Prompt: Your answer must be an exact transcription of the data, with every picture omitted.

Scene difference descriptions

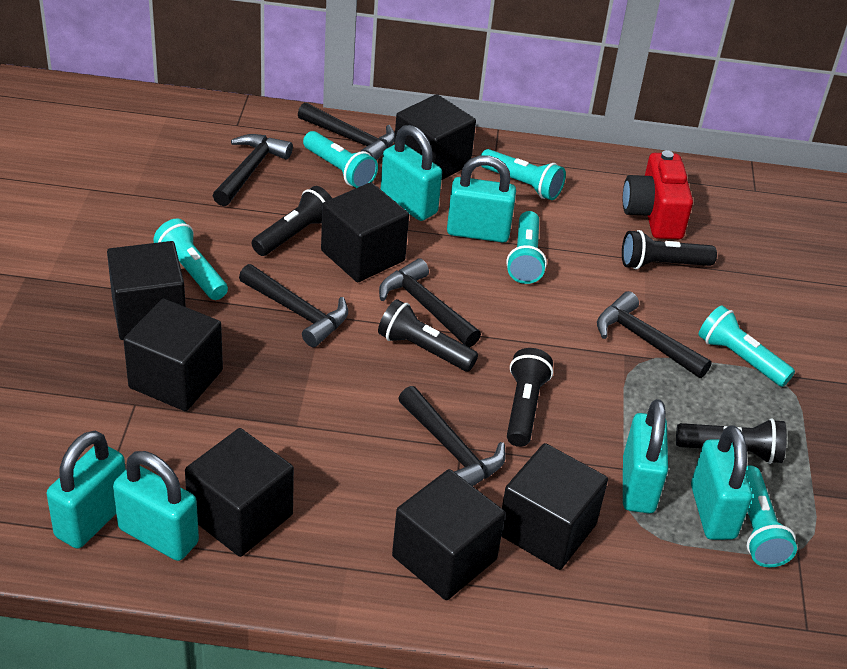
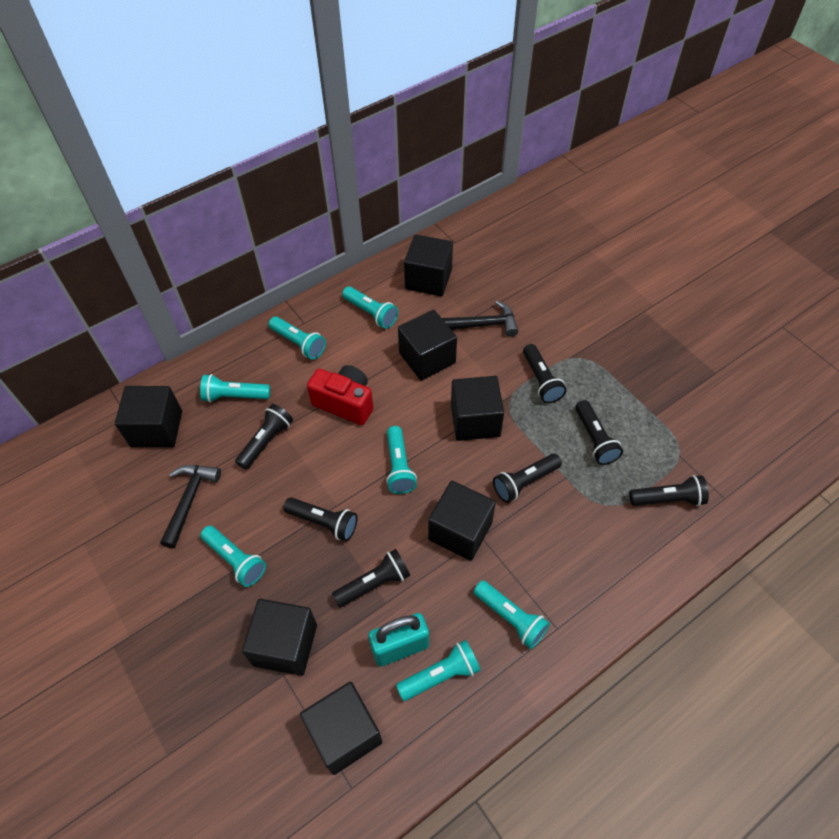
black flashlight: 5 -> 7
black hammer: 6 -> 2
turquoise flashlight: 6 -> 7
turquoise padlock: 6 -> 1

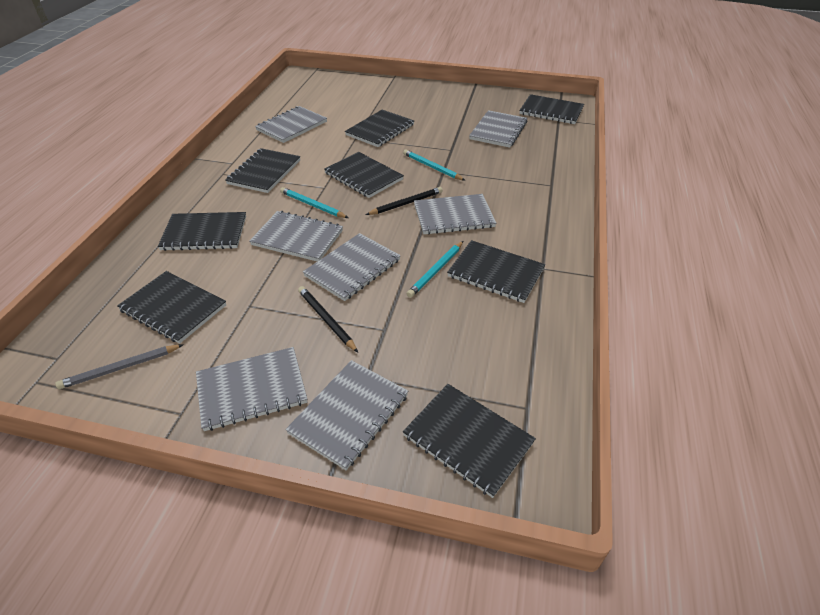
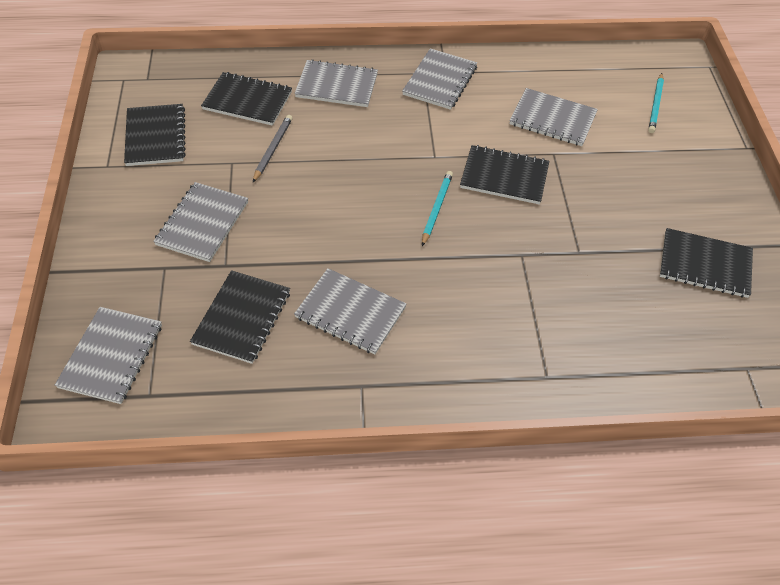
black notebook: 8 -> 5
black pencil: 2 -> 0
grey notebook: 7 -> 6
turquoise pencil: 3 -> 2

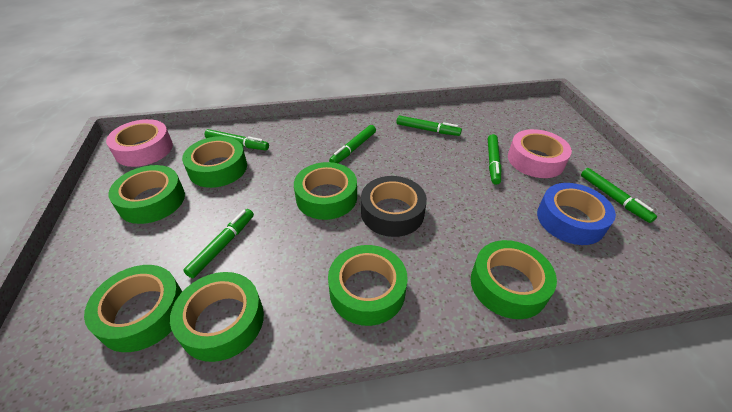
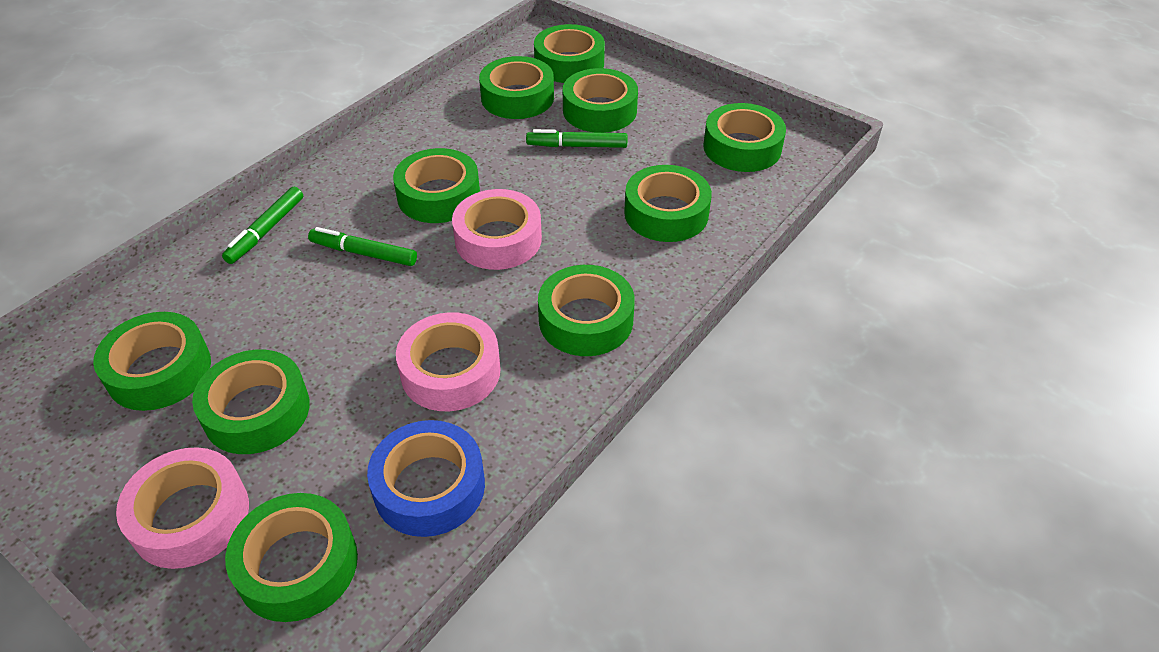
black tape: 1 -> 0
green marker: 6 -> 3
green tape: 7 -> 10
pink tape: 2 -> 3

Result of the exercise:
black flashlight: 5 -> 7
black hammer: 6 -> 2
turquoise flashlight: 6 -> 7
turquoise padlock: 6 -> 1

black notebook: 8 -> 5
black pencil: 2 -> 0
grey notebook: 7 -> 6
turquoise pencil: 3 -> 2

black tape: 1 -> 0
green marker: 6 -> 3
green tape: 7 -> 10
pink tape: 2 -> 3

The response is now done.